Show every line in the records below that contains the word "camera".

> Excerpted data:
Segment Open
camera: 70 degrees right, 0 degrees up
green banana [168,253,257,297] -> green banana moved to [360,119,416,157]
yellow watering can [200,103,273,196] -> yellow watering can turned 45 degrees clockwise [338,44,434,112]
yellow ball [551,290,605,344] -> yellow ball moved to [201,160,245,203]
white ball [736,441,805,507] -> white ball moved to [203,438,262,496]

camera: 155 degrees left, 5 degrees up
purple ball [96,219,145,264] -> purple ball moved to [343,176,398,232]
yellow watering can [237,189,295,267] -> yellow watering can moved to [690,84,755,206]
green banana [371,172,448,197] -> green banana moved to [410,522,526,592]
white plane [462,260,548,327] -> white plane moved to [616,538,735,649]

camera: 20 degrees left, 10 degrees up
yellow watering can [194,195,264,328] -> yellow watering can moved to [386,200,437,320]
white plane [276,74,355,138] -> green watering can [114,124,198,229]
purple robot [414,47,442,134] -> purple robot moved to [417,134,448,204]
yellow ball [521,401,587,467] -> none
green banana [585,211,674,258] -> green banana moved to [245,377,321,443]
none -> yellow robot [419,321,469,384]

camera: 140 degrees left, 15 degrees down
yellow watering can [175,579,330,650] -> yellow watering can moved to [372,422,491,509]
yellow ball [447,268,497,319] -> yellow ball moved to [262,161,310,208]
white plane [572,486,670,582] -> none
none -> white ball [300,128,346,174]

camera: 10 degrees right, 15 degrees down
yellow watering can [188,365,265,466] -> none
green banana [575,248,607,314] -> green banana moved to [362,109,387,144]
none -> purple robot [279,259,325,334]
Segment Closed
> Response to the task:
camera: 70 degrees right, 0 degrees up
camera: 155 degrees left, 5 degrees up
camera: 20 degrees left, 10 degrees up
camera: 140 degrees left, 15 degrees down
camera: 10 degrees right, 15 degrees down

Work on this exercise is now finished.